- [指示と条件]
以下の行をすべて書き直し、「counterclockwise」をすべて「anticlockwise」に置き換えよ。それ以外の部分は一切変えないこと。

- [記録の抜粋]
-*-*-
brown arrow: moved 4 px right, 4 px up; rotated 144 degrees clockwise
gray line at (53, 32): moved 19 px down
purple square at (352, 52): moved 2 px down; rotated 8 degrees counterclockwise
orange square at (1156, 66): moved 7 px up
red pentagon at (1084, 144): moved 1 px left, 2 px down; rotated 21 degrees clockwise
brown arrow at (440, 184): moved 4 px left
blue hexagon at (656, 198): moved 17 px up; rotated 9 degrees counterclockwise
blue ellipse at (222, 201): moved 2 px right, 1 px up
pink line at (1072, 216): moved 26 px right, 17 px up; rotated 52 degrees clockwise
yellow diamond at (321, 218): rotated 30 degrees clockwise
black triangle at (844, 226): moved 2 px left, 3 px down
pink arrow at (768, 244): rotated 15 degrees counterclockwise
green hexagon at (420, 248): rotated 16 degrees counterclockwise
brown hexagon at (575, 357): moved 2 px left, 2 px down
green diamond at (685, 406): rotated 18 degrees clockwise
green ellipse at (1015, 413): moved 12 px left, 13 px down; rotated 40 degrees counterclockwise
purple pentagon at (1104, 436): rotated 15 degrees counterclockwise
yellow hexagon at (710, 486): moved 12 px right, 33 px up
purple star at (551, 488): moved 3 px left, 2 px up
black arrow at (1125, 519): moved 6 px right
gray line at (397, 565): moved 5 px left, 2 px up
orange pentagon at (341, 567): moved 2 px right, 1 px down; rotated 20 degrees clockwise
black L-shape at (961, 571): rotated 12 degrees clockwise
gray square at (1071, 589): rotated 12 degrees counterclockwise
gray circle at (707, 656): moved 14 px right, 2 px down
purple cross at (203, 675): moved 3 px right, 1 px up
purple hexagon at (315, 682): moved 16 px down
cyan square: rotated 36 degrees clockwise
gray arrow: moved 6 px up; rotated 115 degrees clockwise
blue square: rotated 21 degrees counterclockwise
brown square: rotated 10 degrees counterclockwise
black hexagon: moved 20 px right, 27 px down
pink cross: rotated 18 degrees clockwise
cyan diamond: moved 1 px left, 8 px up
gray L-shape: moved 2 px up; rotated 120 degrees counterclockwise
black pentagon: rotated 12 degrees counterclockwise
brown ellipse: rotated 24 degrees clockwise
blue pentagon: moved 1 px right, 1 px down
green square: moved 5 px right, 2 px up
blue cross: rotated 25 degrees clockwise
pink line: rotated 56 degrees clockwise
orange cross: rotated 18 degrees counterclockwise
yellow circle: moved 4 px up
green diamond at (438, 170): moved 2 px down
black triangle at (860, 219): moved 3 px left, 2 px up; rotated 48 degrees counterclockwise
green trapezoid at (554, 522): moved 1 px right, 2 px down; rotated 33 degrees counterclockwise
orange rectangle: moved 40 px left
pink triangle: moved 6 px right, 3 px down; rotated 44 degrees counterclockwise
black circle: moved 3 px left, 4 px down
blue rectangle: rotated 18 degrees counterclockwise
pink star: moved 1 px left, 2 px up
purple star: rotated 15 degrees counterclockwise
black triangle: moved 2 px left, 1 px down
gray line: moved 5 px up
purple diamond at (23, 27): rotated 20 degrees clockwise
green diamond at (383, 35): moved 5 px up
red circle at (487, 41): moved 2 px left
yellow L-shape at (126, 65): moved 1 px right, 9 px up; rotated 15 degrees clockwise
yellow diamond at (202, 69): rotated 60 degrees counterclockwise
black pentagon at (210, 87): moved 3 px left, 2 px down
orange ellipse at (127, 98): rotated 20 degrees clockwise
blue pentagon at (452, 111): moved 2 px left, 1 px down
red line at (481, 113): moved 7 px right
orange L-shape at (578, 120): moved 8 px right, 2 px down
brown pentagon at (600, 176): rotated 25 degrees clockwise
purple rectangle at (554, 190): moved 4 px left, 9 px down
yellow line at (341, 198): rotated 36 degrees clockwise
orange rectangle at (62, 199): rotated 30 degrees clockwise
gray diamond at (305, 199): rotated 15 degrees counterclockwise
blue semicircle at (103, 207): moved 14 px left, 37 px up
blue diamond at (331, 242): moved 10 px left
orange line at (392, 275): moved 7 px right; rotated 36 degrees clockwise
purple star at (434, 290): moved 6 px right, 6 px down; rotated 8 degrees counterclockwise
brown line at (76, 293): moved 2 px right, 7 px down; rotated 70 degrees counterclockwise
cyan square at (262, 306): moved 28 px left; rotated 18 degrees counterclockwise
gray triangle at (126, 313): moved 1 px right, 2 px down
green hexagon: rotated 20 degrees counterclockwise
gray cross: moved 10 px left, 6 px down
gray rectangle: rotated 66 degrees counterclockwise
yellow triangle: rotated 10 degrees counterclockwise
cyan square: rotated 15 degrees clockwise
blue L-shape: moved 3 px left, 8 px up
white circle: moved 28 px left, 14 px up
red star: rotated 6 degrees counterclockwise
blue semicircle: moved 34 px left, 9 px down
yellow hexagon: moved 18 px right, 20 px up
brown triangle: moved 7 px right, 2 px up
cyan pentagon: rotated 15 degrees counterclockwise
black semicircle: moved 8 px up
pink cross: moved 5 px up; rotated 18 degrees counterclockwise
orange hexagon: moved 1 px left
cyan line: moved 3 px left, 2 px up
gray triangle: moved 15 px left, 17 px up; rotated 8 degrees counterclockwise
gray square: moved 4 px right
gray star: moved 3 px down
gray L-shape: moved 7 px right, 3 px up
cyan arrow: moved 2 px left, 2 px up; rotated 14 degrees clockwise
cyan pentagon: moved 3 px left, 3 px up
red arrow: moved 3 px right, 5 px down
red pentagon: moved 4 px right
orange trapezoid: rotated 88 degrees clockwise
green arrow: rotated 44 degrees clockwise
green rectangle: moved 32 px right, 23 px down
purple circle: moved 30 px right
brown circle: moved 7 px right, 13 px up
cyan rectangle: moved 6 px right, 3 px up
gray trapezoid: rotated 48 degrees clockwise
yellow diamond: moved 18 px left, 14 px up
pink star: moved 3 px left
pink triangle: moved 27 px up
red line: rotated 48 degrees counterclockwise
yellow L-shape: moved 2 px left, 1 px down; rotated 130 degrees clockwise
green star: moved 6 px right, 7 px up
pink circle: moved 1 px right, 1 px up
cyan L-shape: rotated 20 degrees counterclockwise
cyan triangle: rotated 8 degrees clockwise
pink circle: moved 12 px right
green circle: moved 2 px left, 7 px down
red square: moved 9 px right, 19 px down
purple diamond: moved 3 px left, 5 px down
-*-*-
- [解答]
brown arrow: moved 4 px right, 4 px up; rotated 144 degrees clockwise
gray line at (53, 32): moved 19 px down
purple square at (352, 52): moved 2 px down; rotated 8 degrees anticlockwise
orange square at (1156, 66): moved 7 px up
red pentagon at (1084, 144): moved 1 px left, 2 px down; rotated 21 degrees clockwise
brown arrow at (440, 184): moved 4 px left
blue hexagon at (656, 198): moved 17 px up; rotated 9 degrees anticlockwise
blue ellipse at (222, 201): moved 2 px right, 1 px up
pink line at (1072, 216): moved 26 px right, 17 px up; rotated 52 degrees clockwise
yellow diamond at (321, 218): rotated 30 degrees clockwise
black triangle at (844, 226): moved 2 px left, 3 px down
pink arrow at (768, 244): rotated 15 degrees anticlockwise
green hexagon at (420, 248): rotated 16 degrees anticlockwise
brown hexagon at (575, 357): moved 2 px left, 2 px down
green diamond at (685, 406): rotated 18 degrees clockwise
green ellipse at (1015, 413): moved 12 px left, 13 px down; rotated 40 degrees anticlockwise
purple pentagon at (1104, 436): rotated 15 degrees anticlockwise
yellow hexagon at (710, 486): moved 12 px right, 33 px up
purple star at (551, 488): moved 3 px left, 2 px up
black arrow at (1125, 519): moved 6 px right
gray line at (397, 565): moved 5 px left, 2 px up
orange pentagon at (341, 567): moved 2 px right, 1 px down; rotated 20 degrees clockwise
black L-shape at (961, 571): rotated 12 degrees clockwise
gray square at (1071, 589): rotated 12 degrees anticlockwise
gray circle at (707, 656): moved 14 px right, 2 px down
purple cross at (203, 675): moved 3 px right, 1 px up
purple hexagon at (315, 682): moved 16 px down
cyan square: rotated 36 degrees clockwise
gray arrow: moved 6 px up; rotated 115 degrees clockwise
blue square: rotated 21 degrees anticlockwise
brown square: rotated 10 degrees anticlockwise
black hexagon: moved 20 px right, 27 px down
pink cross: rotated 18 degrees clockwise
cyan diamond: moved 1 px left, 8 px up
gray L-shape: moved 2 px up; rotated 120 degrees anticlockwise
black pentagon: rotated 12 degrees anticlockwise
brown ellipse: rotated 24 degrees clockwise
blue pentagon: moved 1 px right, 1 px down
green square: moved 5 px right, 2 px up
blue cross: rotated 25 degrees clockwise
pink line: rotated 56 degrees clockwise
orange cross: rotated 18 degrees anticlockwise
yellow circle: moved 4 px up
green diamond at (438, 170): moved 2 px down
black triangle at (860, 219): moved 3 px left, 2 px up; rotated 48 degrees anticlockwise
green trapezoid at (554, 522): moved 1 px right, 2 px down; rotated 33 degrees anticlockwise
orange rectangle: moved 40 px left
pink triangle: moved 6 px right, 3 px down; rotated 44 degrees anticlockwise
black circle: moved 3 px left, 4 px down
blue rectangle: rotated 18 degrees anticlockwise
pink star: moved 1 px left, 2 px up
purple star: rotated 15 degrees anticlockwise
black triangle: moved 2 px left, 1 px down
gray line: moved 5 px up
purple diamond at (23, 27): rotated 20 degrees clockwise
green diamond at (383, 35): moved 5 px up
red circle at (487, 41): moved 2 px left
yellow L-shape at (126, 65): moved 1 px right, 9 px up; rotated 15 degrees clockwise
yellow diamond at (202, 69): rotated 60 degrees anticlockwise
black pentagon at (210, 87): moved 3 px left, 2 px down
orange ellipse at (127, 98): rotated 20 degrees clockwise
blue pentagon at (452, 111): moved 2 px left, 1 px down
red line at (481, 113): moved 7 px right
orange L-shape at (578, 120): moved 8 px right, 2 px down
brown pentagon at (600, 176): rotated 25 degrees clockwise
purple rectangle at (554, 190): moved 4 px left, 9 px down
yellow line at (341, 198): rotated 36 degrees clockwise
orange rectangle at (62, 199): rotated 30 degrees clockwise
gray diamond at (305, 199): rotated 15 degrees anticlockwise
blue semicircle at (103, 207): moved 14 px left, 37 px up
blue diamond at (331, 242): moved 10 px left
orange line at (392, 275): moved 7 px right; rotated 36 degrees clockwise
purple star at (434, 290): moved 6 px right, 6 px down; rotated 8 degrees anticlockwise
brown line at (76, 293): moved 2 px right, 7 px down; rotated 70 degrees anticlockwise
cyan square at (262, 306): moved 28 px left; rotated 18 degrees anticlockwise
gray triangle at (126, 313): moved 1 px right, 2 px down
green hexagon: rotated 20 degrees anticlockwise
gray cross: moved 10 px left, 6 px down
gray rectangle: rotated 66 degrees anticlockwise
yellow triangle: rotated 10 degrees anticlockwise
cyan square: rotated 15 degrees clockwise
blue L-shape: moved 3 px left, 8 px up
white circle: moved 28 px left, 14 px up
red star: rotated 6 degrees anticlockwise
blue semicircle: moved 34 px left, 9 px down
yellow hexagon: moved 18 px right, 20 px up
brown triangle: moved 7 px right, 2 px up
cyan pentagon: rotated 15 degrees anticlockwise
black semicircle: moved 8 px up
pink cross: moved 5 px up; rotated 18 degrees anticlockwise
orange hexagon: moved 1 px left
cyan line: moved 3 px left, 2 px up
gray triangle: moved 15 px left, 17 px up; rotated 8 degrees anticlockwise
gray square: moved 4 px right
gray star: moved 3 px down
gray L-shape: moved 7 px right, 3 px up
cyan arrow: moved 2 px left, 2 px up; rotated 14 degrees clockwise
cyan pentagon: moved 3 px left, 3 px up
red arrow: moved 3 px right, 5 px down
red pentagon: moved 4 px right
orange trapezoid: rotated 88 degrees clockwise
green arrow: rotated 44 degrees clockwise
green rectangle: moved 32 px right, 23 px down
purple circle: moved 30 px right
brown circle: moved 7 px right, 13 px up
cyan rectangle: moved 6 px right, 3 px up
gray trapezoid: rotated 48 degrees clockwise
yellow diamond: moved 18 px left, 14 px up
pink star: moved 3 px left
pink triangle: moved 27 px up
red line: rotated 48 degrees anticlockwise
yellow L-shape: moved 2 px left, 1 px down; rotated 130 degrees clockwise
green star: moved 6 px right, 7 px up
pink circle: moved 1 px right, 1 px up
cyan L-shape: rotated 20 degrees anticlockwise
cyan triangle: rotated 8 degrees clockwise
pink circle: moved 12 px right
green circle: moved 2 px left, 7 px down
red square: moved 9 px right, 19 px down
purple diamond: moved 3 px left, 5 px down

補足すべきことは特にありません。